Problem statement — Beneath this task are records; print exactly the stretch of them from the line with "orange cone B5 level 1 -> none" through the line with "none -> tan brick D6:D7 level 4", both ends included.

Records supplied —
########
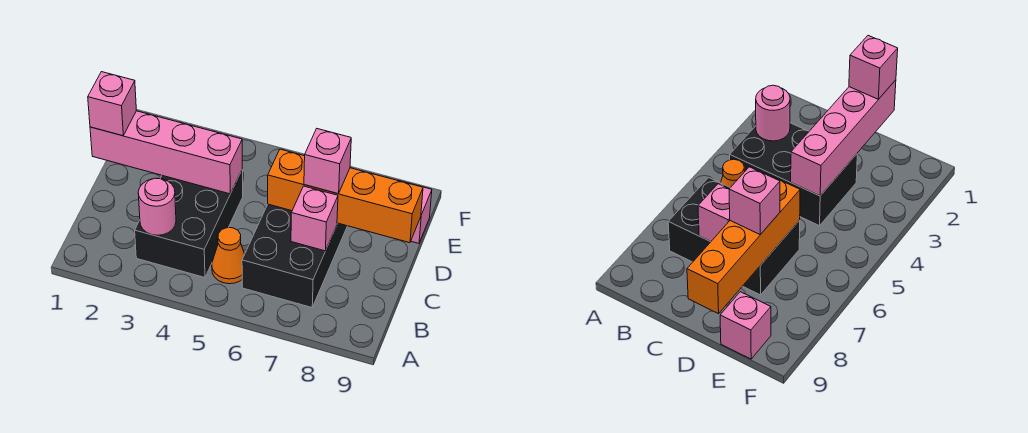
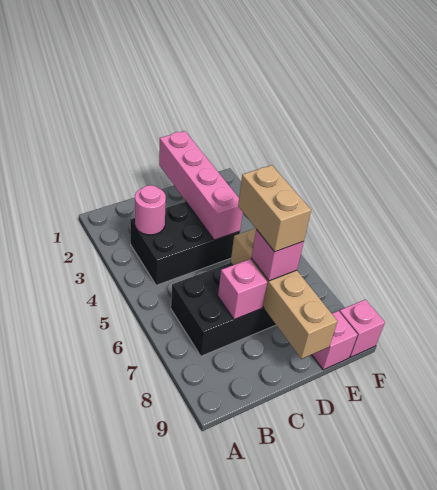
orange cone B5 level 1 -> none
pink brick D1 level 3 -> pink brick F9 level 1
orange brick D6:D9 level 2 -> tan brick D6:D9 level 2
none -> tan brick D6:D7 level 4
########
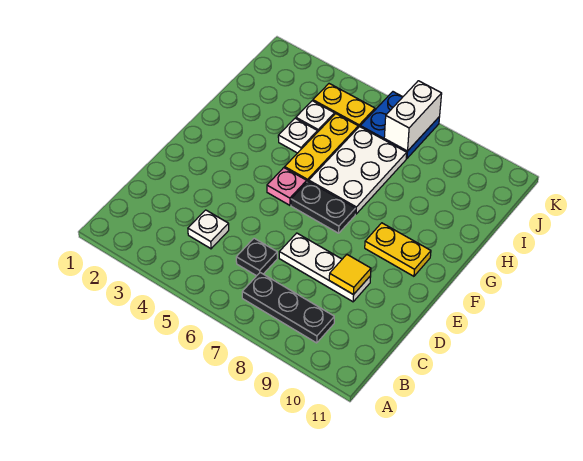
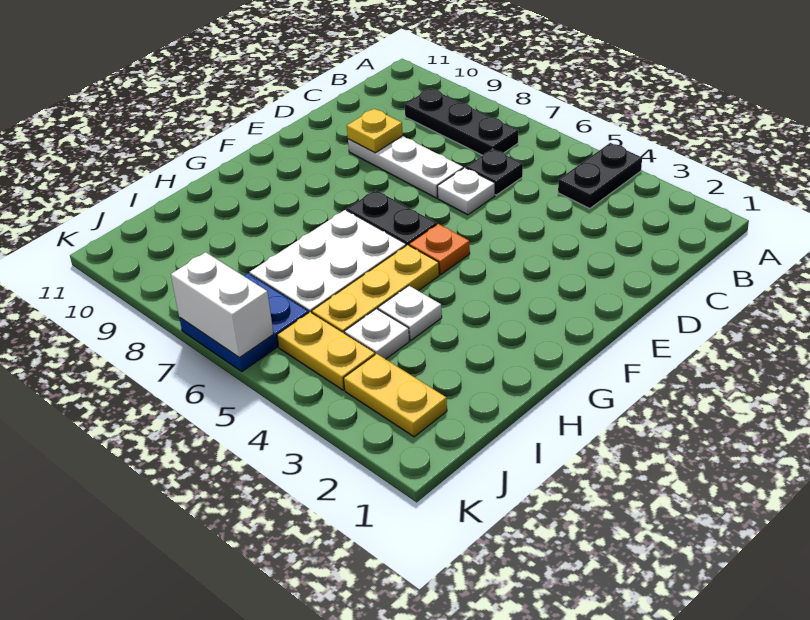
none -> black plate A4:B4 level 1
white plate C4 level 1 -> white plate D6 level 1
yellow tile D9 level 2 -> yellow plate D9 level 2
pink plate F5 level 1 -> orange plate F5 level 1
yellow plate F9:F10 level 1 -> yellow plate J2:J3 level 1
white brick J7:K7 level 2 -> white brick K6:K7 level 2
########
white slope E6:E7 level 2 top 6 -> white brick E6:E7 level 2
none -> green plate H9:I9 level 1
########
Exercise output —
orange cone B5 level 1 -> none
pink brick D1 level 3 -> pink brick F9 level 1
orange brick D6:D9 level 2 -> tan brick D6:D9 level 2
none -> tan brick D6:D7 level 4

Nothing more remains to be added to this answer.